#### EXERCISE PROMPT
Reproduce exactly the lines from the one containing "R7: 13k (GND, LEVEL) -> 2.2k (GND, LEVEL)" through the last line of the records below, both included. Leave out any pictures.

[AVAILABLE RECORDS]

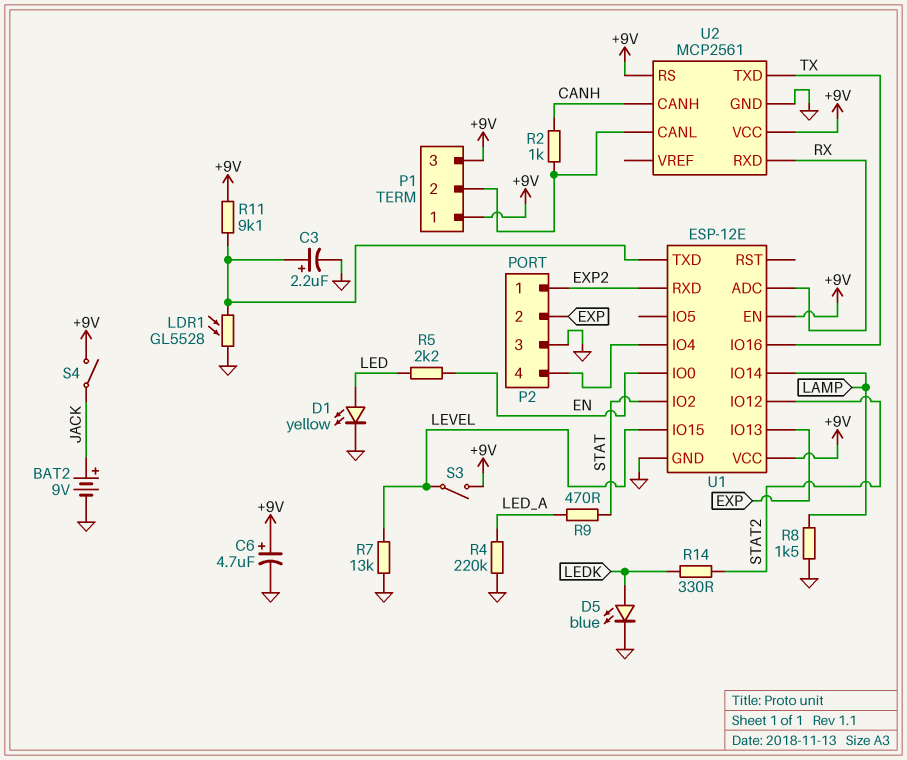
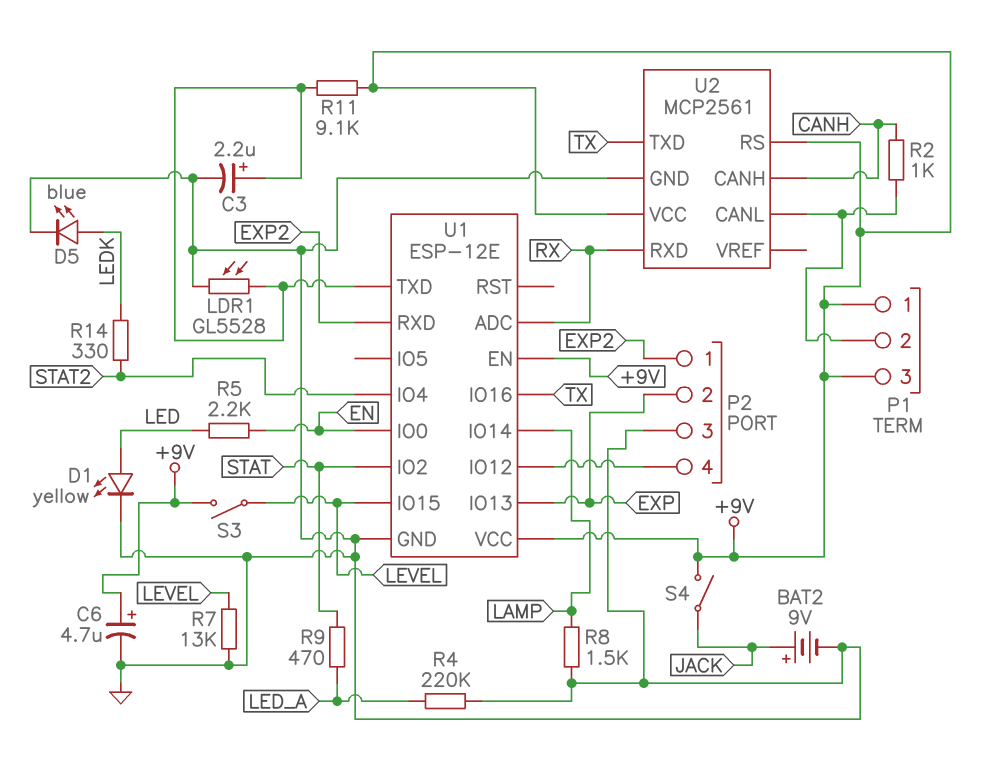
U1 pin IO4: P2/4 -> STAT2
U1 pin IO12: STAT2 -> P2/4

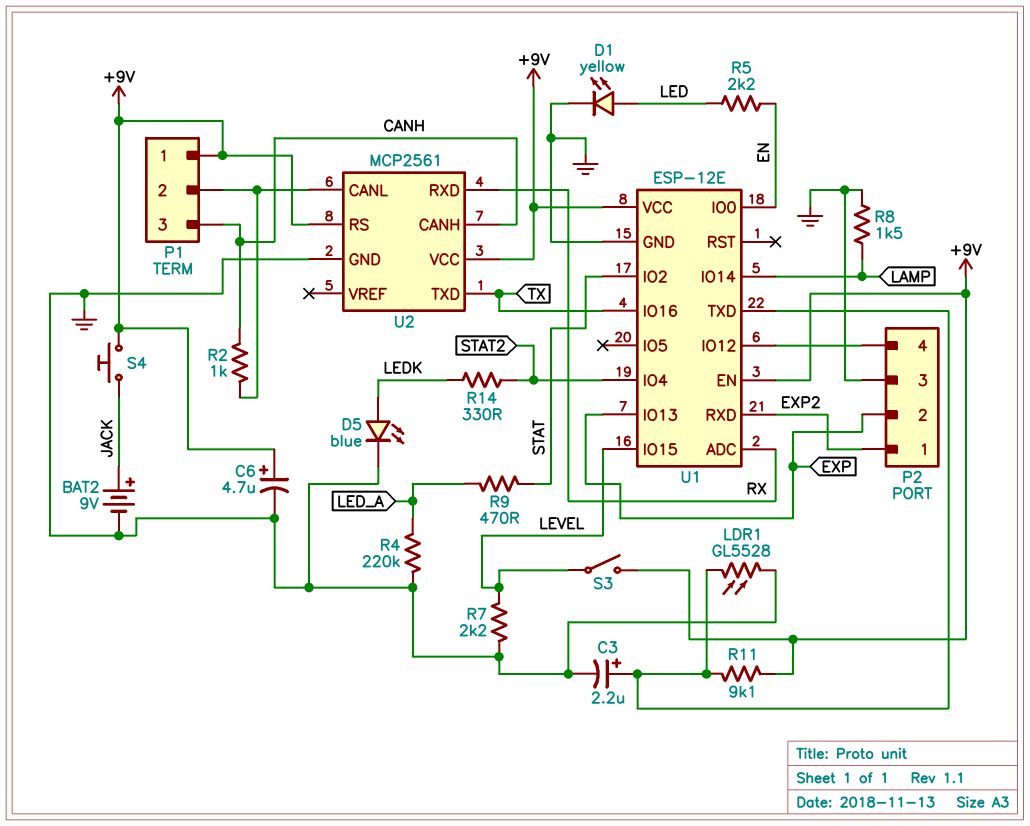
P1 pin 3: +9V -> CANH
R7: 13k (GND, LEVEL) -> 2.2k (GND, LEVEL)
S4: switch (+9V, JACK) -> button (+9V, JACK)

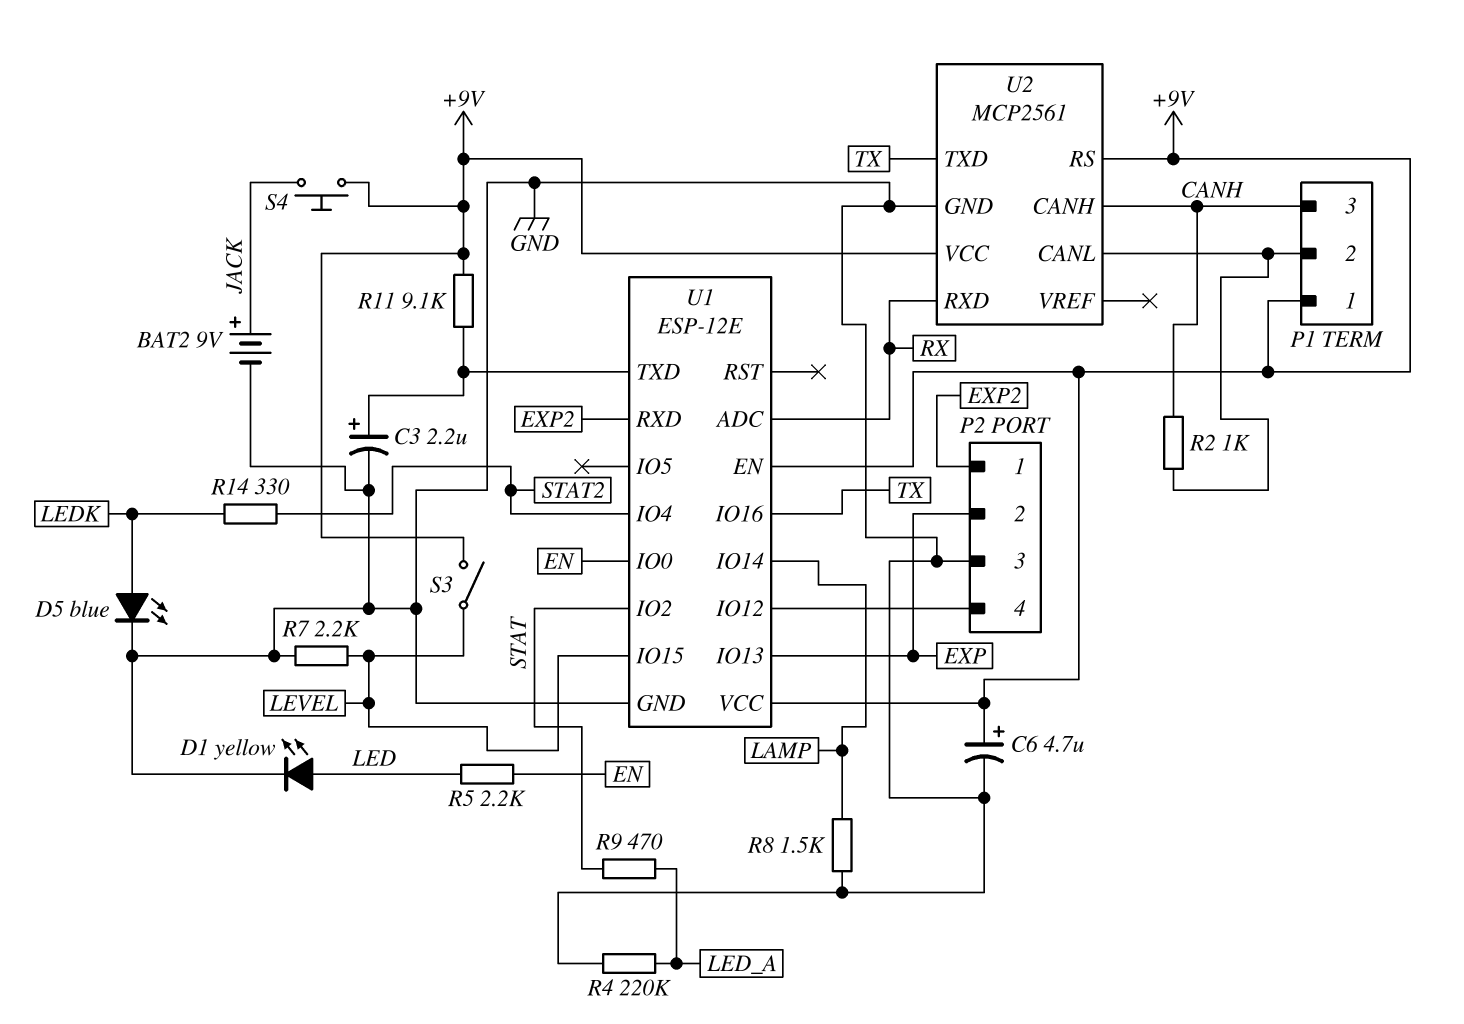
LDR1: GL5528 (GND, U1/TXD) -> none

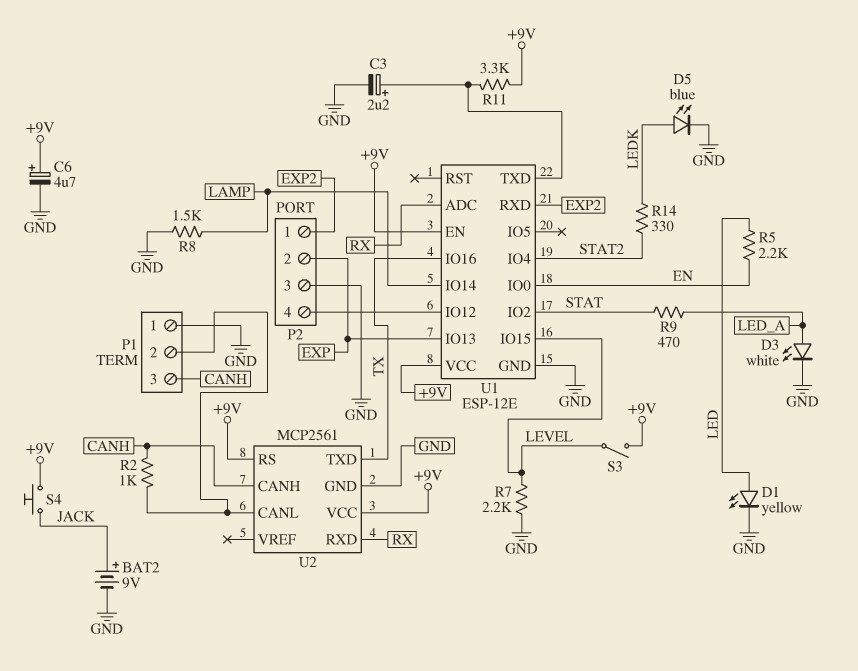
D3: none -> LED white (A LED_A, K GND)
P1 pin 1: +9V -> GND
R4: 220k (GND, LED_A) -> none
R11: 9.1k (+9V, U1/TXD) -> 3.3k (+9V, U1/TXD)

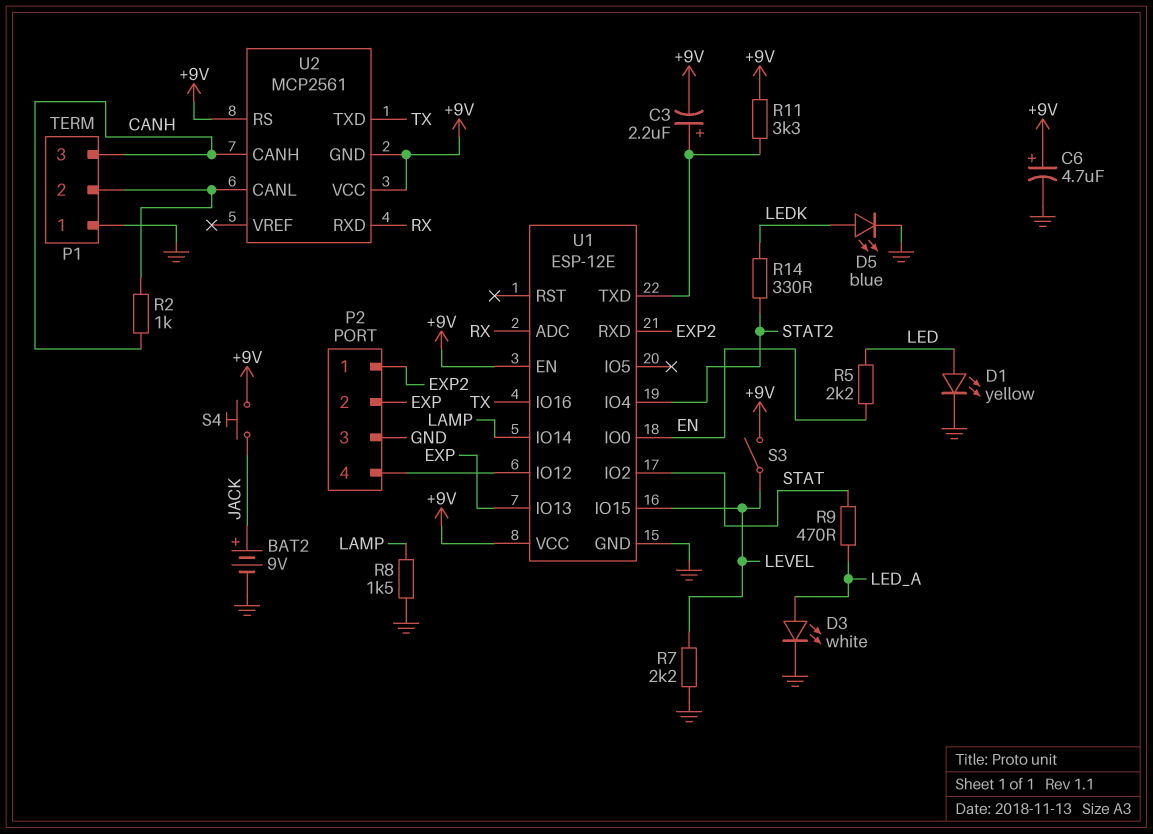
C3: 2.2uF (plus U1/TXD, minus GND) -> 2.2uF (plus U1/TXD, minus +9V)
U2 pin GND: GND -> +9V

[/AVAILABLE RECORDS]

#### ANSWER TO THE EXERCISE
R7: 13k (GND, LEVEL) -> 2.2k (GND, LEVEL)
S4: switch (+9V, JACK) -> button (+9V, JACK)

LDR1: GL5528 (GND, U1/TXD) -> none

D3: none -> LED white (A LED_A, K GND)
P1 pin 1: +9V -> GND
R4: 220k (GND, LED_A) -> none
R11: 9.1k (+9V, U1/TXD) -> 3.3k (+9V, U1/TXD)

C3: 2.2uF (plus U1/TXD, minus GND) -> 2.2uF (plus U1/TXD, minus +9V)
U2 pin GND: GND -> +9V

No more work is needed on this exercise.